-- Information shown --
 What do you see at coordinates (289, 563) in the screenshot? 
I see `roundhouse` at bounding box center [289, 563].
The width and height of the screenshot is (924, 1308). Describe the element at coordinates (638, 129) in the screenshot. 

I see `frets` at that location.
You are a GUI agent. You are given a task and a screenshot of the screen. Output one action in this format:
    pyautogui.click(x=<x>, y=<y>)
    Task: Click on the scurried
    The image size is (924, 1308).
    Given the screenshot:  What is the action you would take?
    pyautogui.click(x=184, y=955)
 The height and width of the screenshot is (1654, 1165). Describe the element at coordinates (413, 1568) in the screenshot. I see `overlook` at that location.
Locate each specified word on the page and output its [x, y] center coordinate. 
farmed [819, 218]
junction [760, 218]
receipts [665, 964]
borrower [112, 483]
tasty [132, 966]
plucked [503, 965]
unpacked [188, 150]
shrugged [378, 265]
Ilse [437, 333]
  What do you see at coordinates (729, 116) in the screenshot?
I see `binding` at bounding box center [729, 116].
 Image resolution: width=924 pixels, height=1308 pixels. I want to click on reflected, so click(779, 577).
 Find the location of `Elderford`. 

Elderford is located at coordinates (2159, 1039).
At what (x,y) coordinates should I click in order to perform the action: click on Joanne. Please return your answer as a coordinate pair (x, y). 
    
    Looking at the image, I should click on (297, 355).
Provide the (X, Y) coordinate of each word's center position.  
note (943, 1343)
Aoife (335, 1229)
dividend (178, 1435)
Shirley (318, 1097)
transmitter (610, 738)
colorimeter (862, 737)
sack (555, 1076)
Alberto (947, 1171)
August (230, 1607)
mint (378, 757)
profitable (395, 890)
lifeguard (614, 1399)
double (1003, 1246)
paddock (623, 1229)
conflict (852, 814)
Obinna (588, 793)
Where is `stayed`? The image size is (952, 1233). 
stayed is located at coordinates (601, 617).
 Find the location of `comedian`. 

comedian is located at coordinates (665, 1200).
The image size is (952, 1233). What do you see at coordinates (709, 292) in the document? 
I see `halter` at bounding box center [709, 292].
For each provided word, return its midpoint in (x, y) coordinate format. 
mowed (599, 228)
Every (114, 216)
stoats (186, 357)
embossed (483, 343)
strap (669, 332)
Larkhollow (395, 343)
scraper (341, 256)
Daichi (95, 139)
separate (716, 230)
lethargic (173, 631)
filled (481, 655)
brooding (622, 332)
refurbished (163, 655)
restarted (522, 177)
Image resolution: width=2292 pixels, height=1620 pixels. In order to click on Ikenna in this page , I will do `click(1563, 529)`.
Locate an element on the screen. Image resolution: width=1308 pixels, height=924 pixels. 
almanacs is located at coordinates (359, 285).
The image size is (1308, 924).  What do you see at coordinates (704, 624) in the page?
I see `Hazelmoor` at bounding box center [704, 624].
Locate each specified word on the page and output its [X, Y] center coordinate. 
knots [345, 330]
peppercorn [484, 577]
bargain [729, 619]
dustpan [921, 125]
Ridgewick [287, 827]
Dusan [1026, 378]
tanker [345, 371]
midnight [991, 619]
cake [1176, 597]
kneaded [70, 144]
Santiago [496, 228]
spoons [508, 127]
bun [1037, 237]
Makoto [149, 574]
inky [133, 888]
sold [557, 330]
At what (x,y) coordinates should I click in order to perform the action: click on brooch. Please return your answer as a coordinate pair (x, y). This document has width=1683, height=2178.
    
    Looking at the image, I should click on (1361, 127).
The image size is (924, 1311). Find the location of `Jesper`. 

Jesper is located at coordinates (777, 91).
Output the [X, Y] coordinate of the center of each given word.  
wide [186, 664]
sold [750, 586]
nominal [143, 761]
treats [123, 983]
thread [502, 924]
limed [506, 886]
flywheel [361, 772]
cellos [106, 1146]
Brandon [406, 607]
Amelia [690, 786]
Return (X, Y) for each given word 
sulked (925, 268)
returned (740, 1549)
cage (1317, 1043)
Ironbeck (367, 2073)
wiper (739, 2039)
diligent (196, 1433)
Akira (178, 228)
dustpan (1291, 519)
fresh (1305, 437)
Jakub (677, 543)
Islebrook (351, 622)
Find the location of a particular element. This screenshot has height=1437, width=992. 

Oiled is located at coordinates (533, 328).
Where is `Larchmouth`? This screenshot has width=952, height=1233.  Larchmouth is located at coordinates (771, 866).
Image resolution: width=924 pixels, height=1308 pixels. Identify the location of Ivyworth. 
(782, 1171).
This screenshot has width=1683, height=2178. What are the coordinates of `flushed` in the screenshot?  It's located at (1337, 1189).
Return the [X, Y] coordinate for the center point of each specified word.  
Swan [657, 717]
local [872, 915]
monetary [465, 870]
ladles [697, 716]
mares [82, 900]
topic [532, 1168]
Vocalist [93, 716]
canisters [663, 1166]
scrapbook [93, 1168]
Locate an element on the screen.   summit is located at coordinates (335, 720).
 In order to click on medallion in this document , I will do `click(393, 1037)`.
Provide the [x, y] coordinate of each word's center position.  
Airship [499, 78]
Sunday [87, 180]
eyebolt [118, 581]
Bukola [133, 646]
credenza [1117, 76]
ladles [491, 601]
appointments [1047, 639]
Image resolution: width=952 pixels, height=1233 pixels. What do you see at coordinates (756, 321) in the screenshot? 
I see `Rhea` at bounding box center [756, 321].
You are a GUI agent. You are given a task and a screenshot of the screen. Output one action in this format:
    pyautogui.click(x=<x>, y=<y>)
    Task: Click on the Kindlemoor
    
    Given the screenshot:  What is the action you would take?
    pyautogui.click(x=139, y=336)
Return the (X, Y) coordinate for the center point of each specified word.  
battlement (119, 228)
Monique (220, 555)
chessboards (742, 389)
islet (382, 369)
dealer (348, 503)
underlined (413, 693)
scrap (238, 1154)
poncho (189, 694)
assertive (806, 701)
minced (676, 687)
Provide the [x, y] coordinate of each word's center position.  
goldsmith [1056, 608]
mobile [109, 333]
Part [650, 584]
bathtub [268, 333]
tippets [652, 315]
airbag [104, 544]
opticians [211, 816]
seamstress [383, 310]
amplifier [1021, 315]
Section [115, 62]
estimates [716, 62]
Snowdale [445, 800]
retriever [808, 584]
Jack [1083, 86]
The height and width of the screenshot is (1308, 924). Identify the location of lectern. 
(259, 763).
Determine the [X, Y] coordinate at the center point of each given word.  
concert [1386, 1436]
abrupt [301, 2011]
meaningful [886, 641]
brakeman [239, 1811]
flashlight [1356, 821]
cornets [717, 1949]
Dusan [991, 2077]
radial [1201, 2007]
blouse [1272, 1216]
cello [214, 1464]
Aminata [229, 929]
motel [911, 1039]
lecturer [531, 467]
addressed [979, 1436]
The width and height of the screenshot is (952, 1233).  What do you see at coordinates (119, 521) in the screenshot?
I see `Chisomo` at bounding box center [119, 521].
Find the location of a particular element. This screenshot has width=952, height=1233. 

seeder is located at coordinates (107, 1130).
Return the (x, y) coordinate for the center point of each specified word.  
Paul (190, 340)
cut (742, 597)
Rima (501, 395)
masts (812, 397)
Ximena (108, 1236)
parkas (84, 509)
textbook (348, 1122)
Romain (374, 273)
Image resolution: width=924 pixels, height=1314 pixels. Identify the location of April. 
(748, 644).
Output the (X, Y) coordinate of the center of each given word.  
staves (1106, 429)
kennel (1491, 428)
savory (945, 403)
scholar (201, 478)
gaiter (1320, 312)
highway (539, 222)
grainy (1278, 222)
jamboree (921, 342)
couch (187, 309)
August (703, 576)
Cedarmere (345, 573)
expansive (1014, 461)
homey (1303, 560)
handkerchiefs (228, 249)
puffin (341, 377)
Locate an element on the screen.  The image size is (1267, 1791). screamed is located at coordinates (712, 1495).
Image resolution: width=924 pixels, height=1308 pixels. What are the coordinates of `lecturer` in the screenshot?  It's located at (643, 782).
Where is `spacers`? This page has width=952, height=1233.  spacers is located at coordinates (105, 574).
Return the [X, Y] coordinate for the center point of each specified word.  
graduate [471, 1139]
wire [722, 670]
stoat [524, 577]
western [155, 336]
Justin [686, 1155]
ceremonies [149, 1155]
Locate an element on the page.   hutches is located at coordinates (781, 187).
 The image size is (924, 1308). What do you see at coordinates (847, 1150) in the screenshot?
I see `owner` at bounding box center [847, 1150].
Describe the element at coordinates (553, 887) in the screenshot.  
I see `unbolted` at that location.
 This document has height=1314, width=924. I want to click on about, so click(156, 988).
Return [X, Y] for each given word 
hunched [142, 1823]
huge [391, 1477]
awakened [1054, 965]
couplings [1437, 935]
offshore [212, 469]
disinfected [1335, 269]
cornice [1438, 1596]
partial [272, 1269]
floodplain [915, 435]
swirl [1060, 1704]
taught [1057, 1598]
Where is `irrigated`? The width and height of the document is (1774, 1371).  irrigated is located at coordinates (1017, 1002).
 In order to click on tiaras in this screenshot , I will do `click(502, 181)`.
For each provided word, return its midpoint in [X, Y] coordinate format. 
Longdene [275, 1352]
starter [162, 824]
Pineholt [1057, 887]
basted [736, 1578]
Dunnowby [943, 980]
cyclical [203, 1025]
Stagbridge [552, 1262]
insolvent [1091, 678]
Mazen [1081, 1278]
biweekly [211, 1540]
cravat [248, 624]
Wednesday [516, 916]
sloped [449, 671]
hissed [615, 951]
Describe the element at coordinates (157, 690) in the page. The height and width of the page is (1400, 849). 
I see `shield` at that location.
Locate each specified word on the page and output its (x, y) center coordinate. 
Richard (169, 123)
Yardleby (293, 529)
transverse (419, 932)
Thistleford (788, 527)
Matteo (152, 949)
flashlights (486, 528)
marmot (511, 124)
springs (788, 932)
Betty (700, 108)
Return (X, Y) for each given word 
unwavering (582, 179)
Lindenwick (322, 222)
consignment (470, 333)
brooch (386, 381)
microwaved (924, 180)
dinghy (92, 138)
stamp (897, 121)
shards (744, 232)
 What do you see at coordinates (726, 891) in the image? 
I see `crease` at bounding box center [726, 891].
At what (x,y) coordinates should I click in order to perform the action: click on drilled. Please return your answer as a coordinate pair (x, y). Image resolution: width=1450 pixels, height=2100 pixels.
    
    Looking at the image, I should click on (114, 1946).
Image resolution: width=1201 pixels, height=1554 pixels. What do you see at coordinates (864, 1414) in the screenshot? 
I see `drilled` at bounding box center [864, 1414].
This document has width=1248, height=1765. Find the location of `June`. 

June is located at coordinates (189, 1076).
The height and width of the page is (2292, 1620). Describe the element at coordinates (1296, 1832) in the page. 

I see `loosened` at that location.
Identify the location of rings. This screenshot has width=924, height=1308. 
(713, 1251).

-- Exercise directions --
Copy the lines of the items above verbatim, from the line containing "couch (187, 309)" through the line containing "coordinates (712, 1495).", both included.

-- Output for this task --
couch (187, 309)
August (703, 576)
Cedarmere (345, 573)
expansive (1014, 461)
homey (1303, 560)
handkerchiefs (228, 249)
puffin (341, 377)
Locate an element on the screen.  The image size is (1267, 1791). screamed is located at coordinates (712, 1495).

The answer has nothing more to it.